▸ WORK TO BE COMPLETED
Return the whole listing exactly as it stands.

>> Start RECORDS PROVIDED

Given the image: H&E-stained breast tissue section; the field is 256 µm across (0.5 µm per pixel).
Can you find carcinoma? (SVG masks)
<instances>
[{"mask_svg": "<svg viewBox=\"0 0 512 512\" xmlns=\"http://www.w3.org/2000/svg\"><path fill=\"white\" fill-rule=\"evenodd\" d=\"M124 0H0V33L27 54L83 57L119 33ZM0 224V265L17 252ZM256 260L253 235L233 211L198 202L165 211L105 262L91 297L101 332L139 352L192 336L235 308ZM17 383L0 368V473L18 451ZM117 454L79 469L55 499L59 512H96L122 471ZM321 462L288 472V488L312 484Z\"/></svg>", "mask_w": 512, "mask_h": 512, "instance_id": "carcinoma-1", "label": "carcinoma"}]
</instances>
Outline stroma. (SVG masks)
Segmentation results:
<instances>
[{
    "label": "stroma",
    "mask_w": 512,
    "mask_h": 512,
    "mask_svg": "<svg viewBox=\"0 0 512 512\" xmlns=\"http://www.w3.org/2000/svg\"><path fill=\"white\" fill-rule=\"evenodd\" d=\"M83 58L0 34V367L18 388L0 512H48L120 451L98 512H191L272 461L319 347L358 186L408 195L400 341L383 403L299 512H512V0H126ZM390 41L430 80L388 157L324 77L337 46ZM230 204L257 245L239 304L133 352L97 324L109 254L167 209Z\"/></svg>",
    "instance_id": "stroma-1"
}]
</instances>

>> End RECORDS PROVIDED

▸ TASK RESPONSE
Given the image: H&E-stained breast tissue section; the field is 256 µm across (0.5 µm per pixel).
Can you find carcinoma? (SVG masks)
<instances>
[{"mask_svg": "<svg viewBox=\"0 0 512 512\" xmlns=\"http://www.w3.org/2000/svg\"><path fill=\"white\" fill-rule=\"evenodd\" d=\"M124 0H0V33L27 54L83 57L119 33ZM0 224V265L17 252ZM256 260L253 235L233 211L198 202L165 211L105 262L91 297L101 332L139 352L192 336L235 308ZM17 383L0 368V473L18 451ZM117 454L79 469L55 499L59 512H96L122 471ZM321 462L288 472V488L312 484Z\"/></svg>", "mask_w": 512, "mask_h": 512, "instance_id": "carcinoma-1", "label": "carcinoma"}]
</instances>
Outline stroma. (SVG masks)
Segmentation results:
<instances>
[{
    "label": "stroma",
    "mask_w": 512,
    "mask_h": 512,
    "mask_svg": "<svg viewBox=\"0 0 512 512\" xmlns=\"http://www.w3.org/2000/svg\"><path fill=\"white\" fill-rule=\"evenodd\" d=\"M83 58L0 34V367L18 388L0 512H48L120 451L98 512H191L272 461L319 347L358 186L408 195L400 341L383 403L299 512H512V0H126ZM390 41L430 80L388 157L324 77L337 46ZM230 204L257 245L239 304L133 352L97 324L109 254L167 209Z\"/></svg>",
    "instance_id": "stroma-1"
}]
</instances>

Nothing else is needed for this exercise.